◆ **Data for the task**:

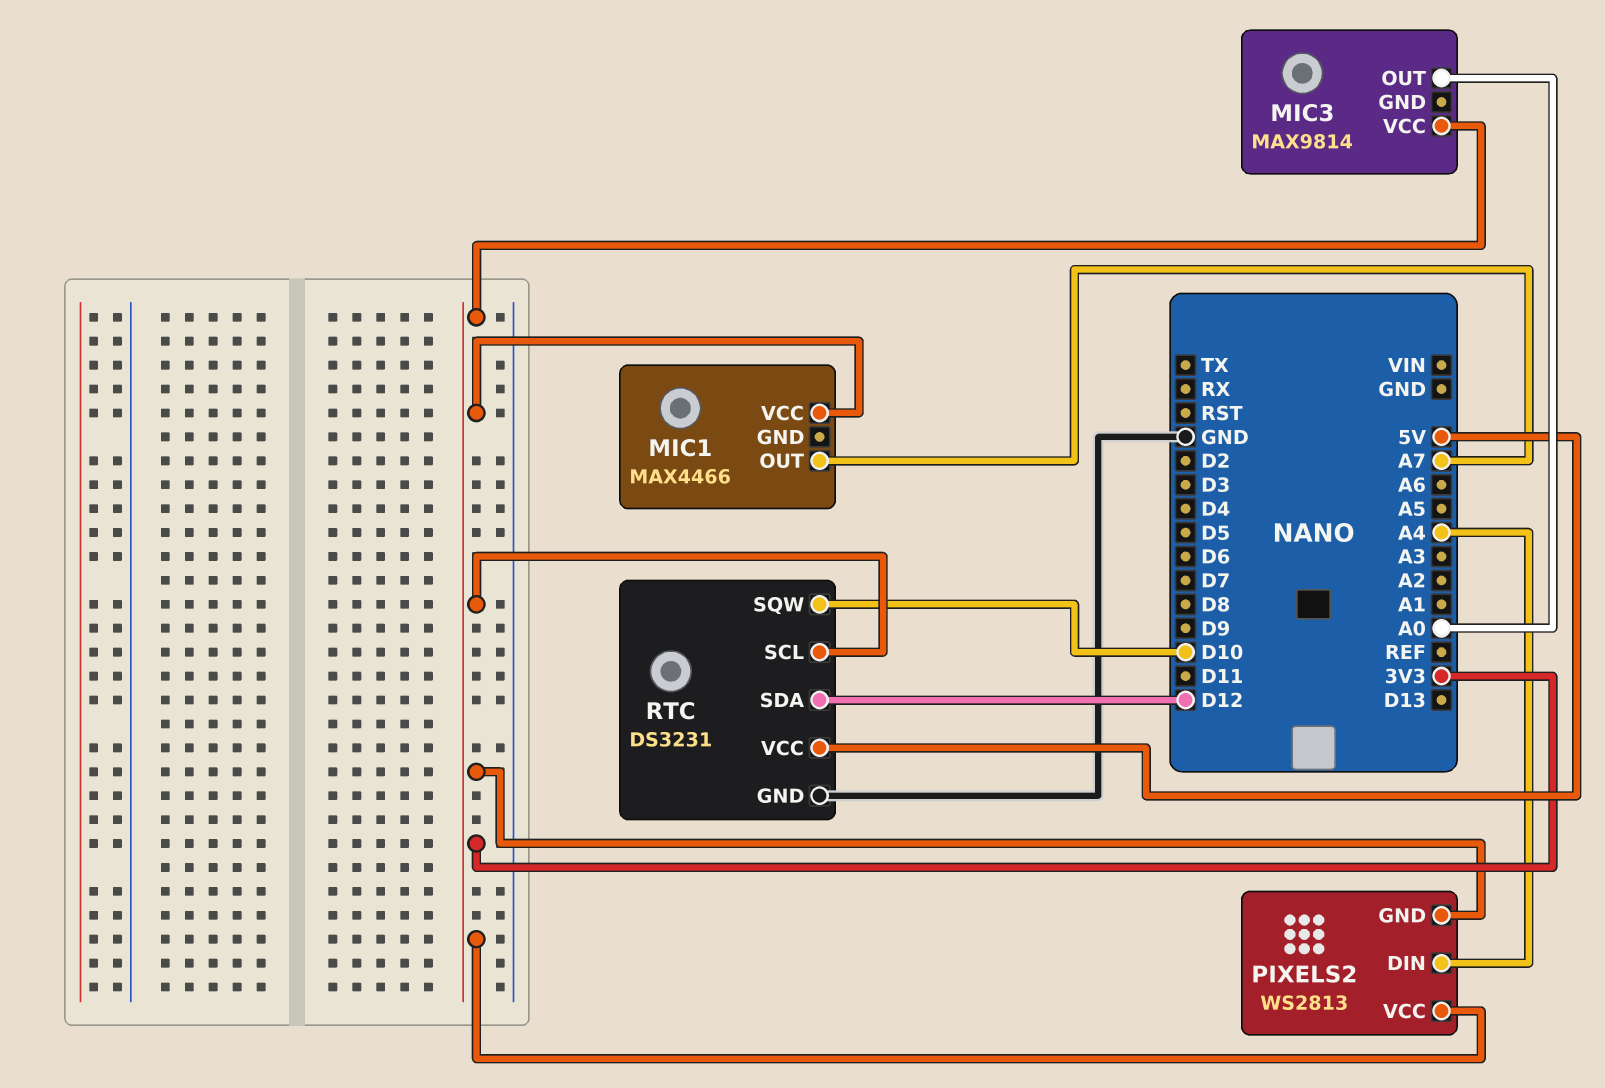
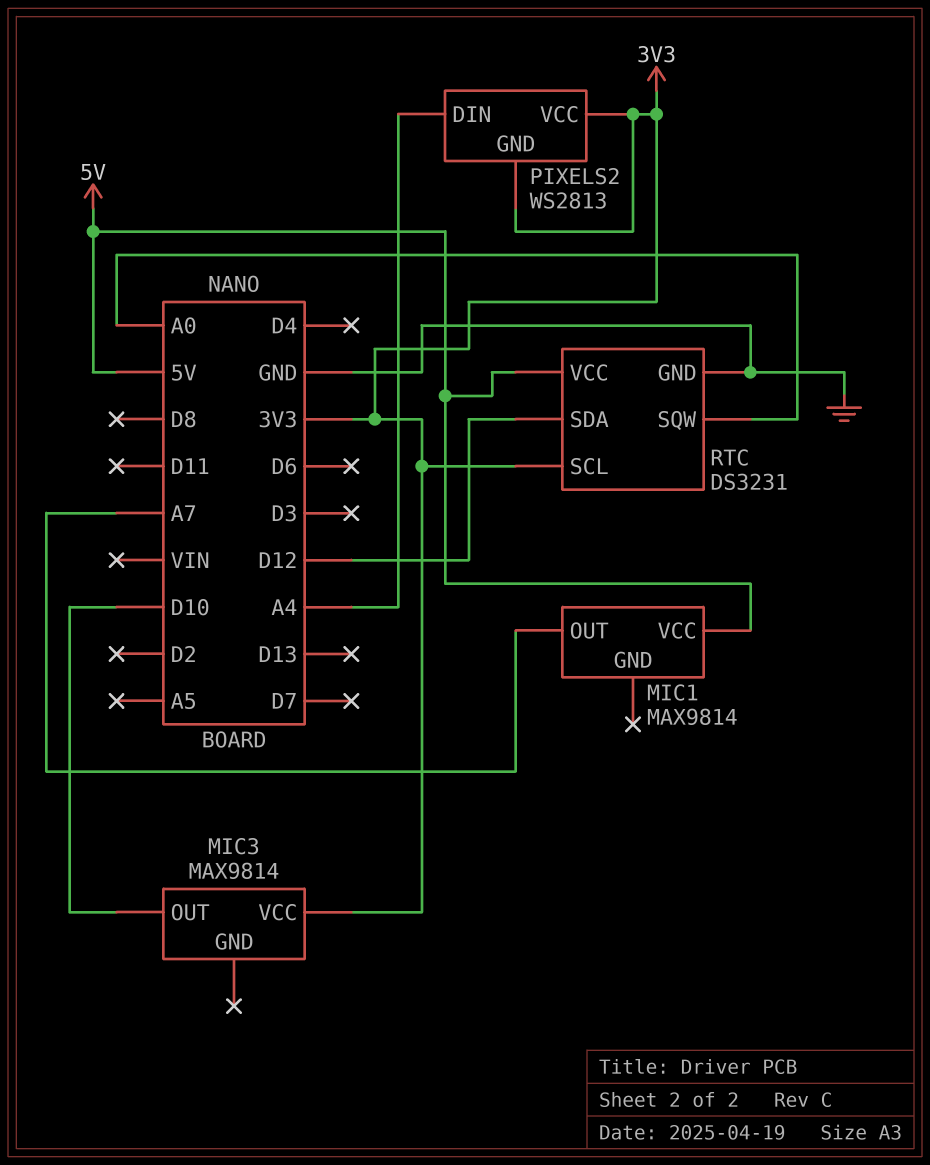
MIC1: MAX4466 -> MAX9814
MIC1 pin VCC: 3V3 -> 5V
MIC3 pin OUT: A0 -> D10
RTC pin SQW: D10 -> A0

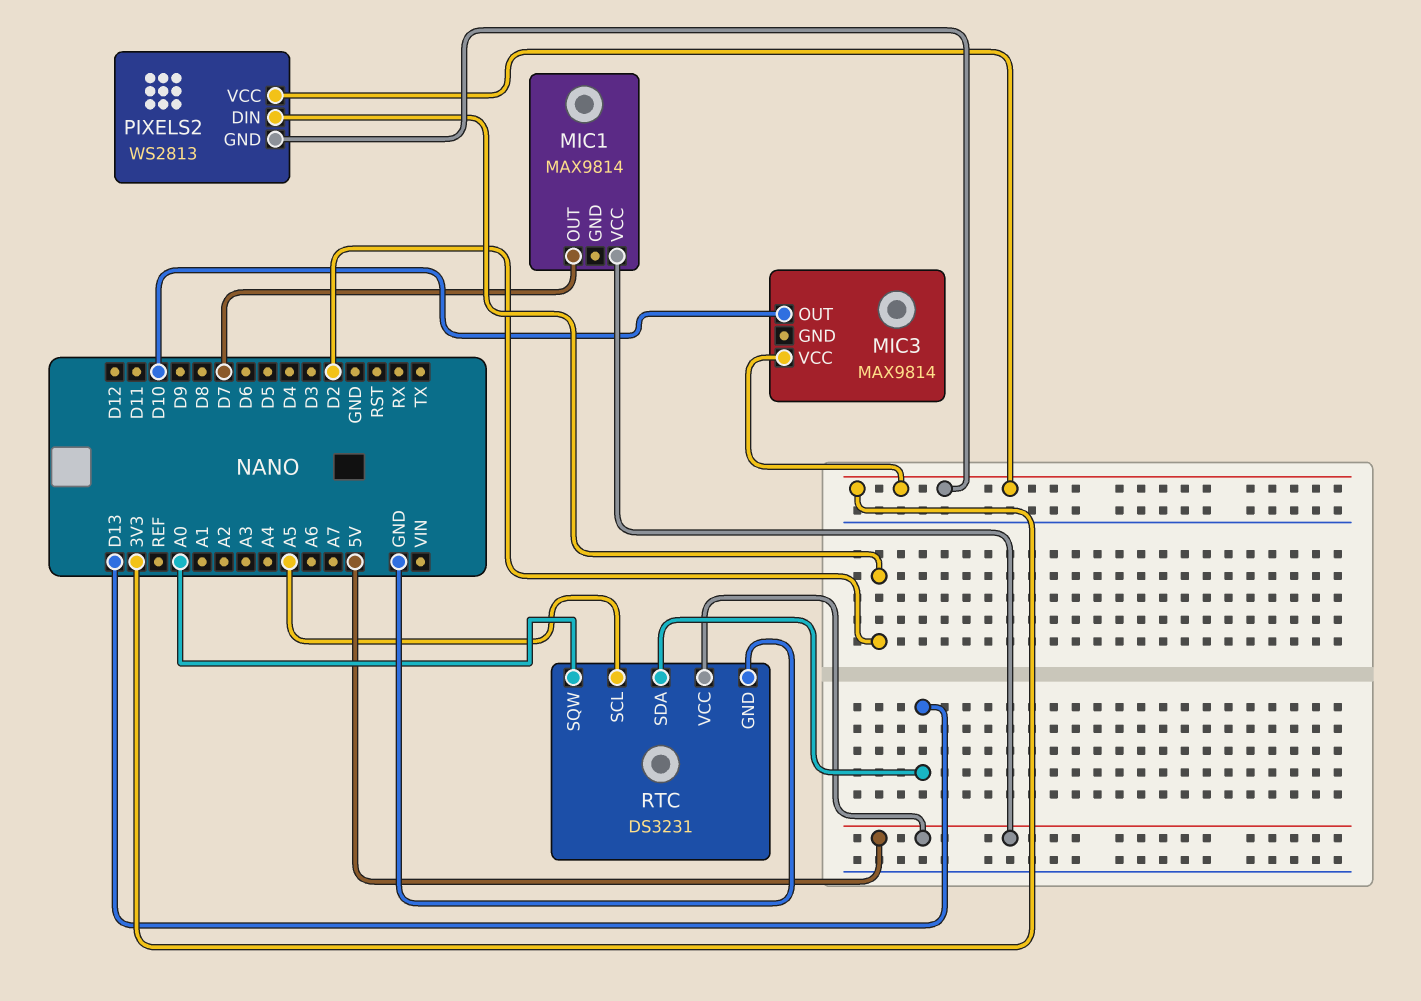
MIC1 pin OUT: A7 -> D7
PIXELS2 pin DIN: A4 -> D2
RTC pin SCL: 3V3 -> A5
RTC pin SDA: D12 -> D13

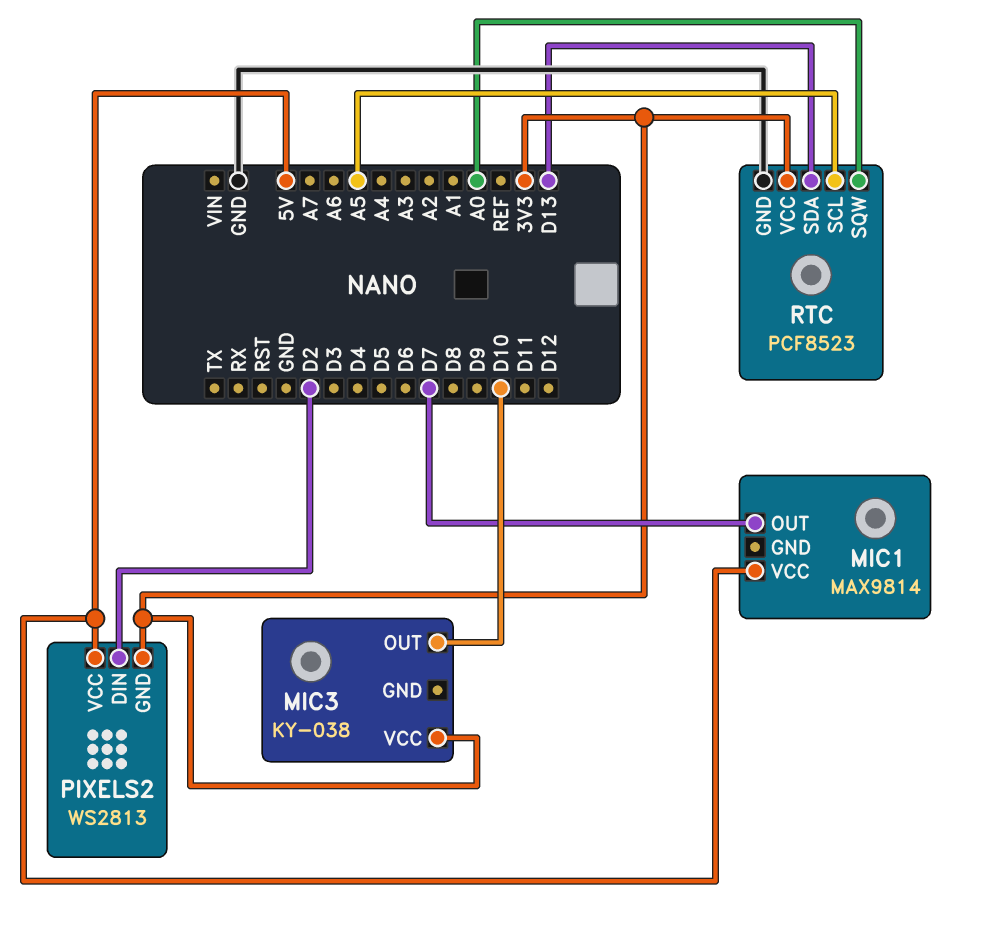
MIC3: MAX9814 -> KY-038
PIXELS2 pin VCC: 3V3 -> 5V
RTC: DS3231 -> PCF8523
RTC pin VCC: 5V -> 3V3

--

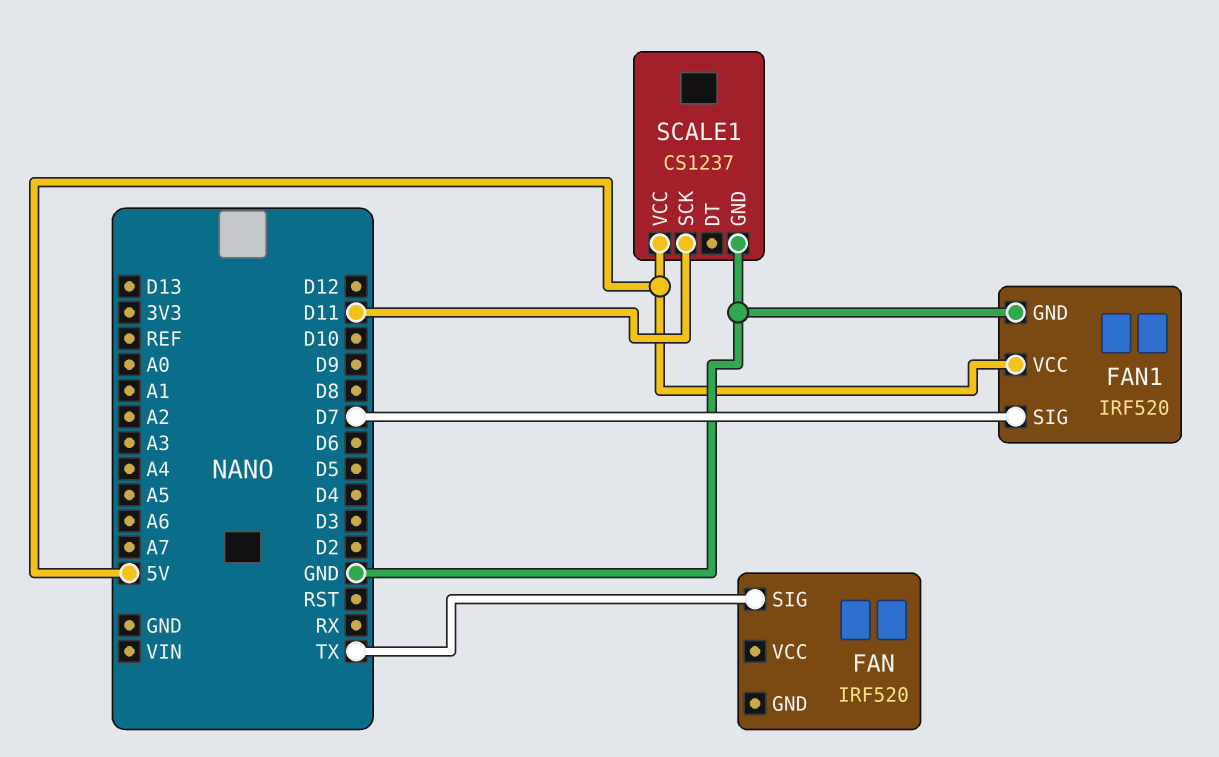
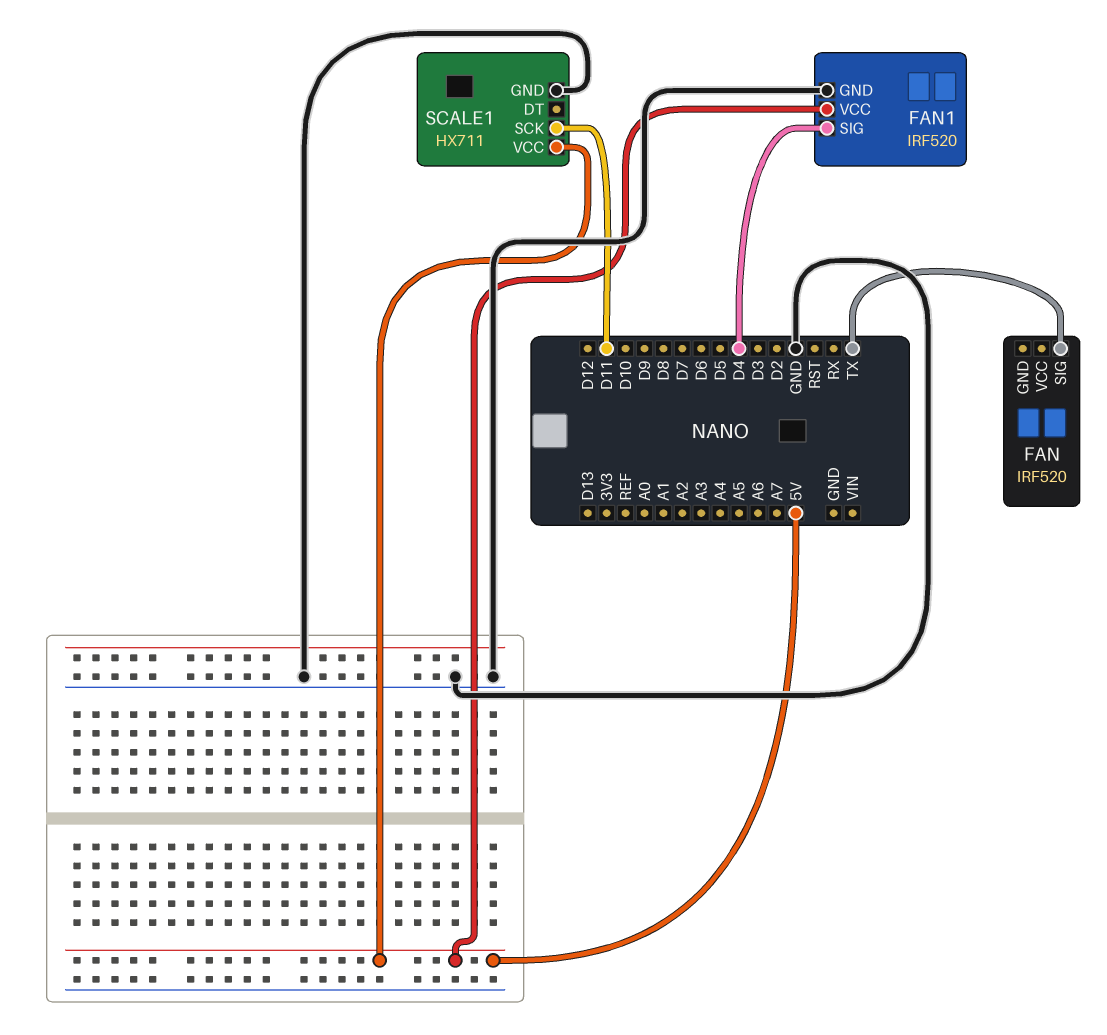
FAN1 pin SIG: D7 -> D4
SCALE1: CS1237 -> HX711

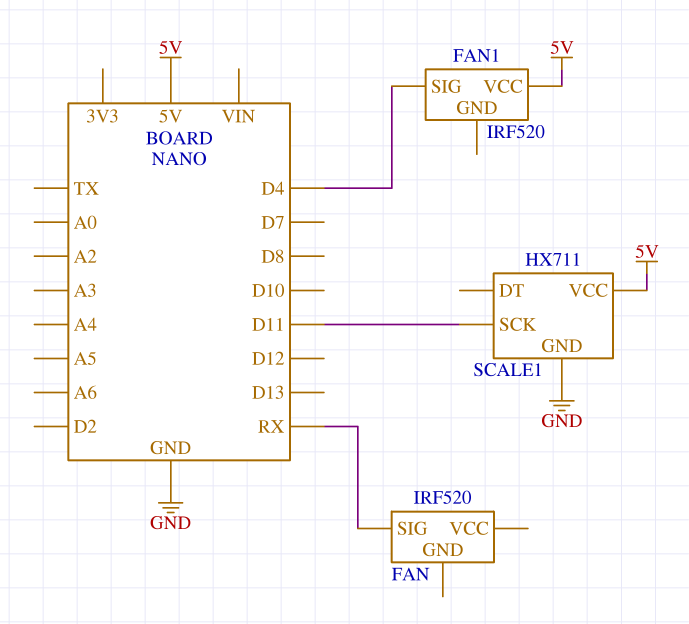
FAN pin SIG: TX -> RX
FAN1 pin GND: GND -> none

◆ **Problem to solve**: Look above for the line containing "PIXELS2 pin VCC: 3V3 -> 5V". Output from there through the line containing "RTC pin VCC: 5V -> 3V3", exactly and inclusively.

◆ **Task output**:
PIXELS2 pin VCC: 3V3 -> 5V
RTC: DS3231 -> PCF8523
RTC pin VCC: 5V -> 3V3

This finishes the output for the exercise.